Print everything in the listing below from the line reading "Answer: (B)" down to the end of the listing, matching each line character for character. Leave the pictures out.

# Data for this exercise
-- START --
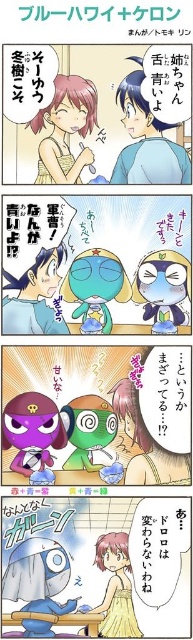
Question: Can you confirm if matte pink hair at upper left is positioned to the left of matte yellow dress at lower center?

Choices:
 (A) no
 (B) yes

Answer: (B)

Question: Is matte pink hair at upper left to the right of matte yellow dress at lower center from the viewer's perspective?

Choices:
 (A) no
 (B) yes

Answer: (A)

Question: Is matte pink hair at upper left wider than matte yellow dress at lower center?

Choices:
 (A) yes
 (B) no

Answer: (A)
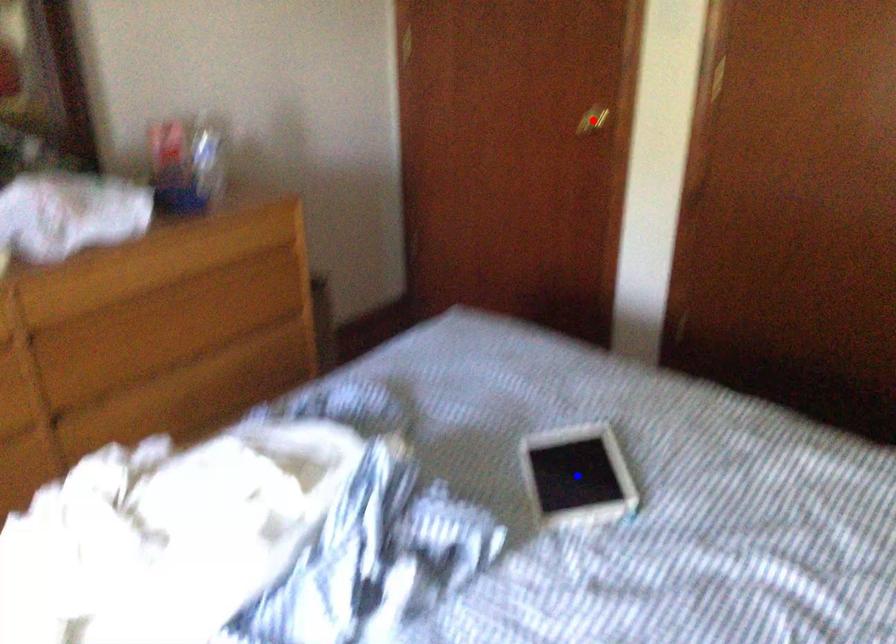
Question: Which of the two points in the image is closer to the camera?

Choices:
 (A) Blue point is closer.
 (B) Red point is closer.

Answer: (A)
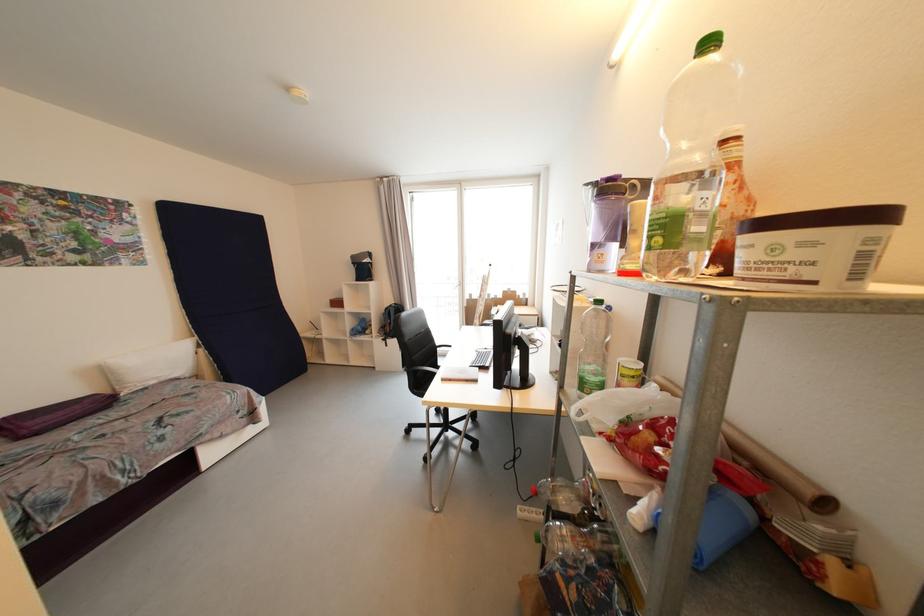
-- END --
# Exercise output
Answer: (B)

Question: Is matte pink hair at upper left to the right of matte yellow dress at lower center from the viewer's perspective?

Choices:
 (A) no
 (B) yes

Answer: (A)

Question: Is matte pink hair at upper left wider than matte yellow dress at lower center?

Choices:
 (A) yes
 (B) no

Answer: (A)
Question: Which of the two points in the image is closer to the camera?

Choices:
 (A) Blue point is closer.
 (B) Red point is closer.

Answer: (A)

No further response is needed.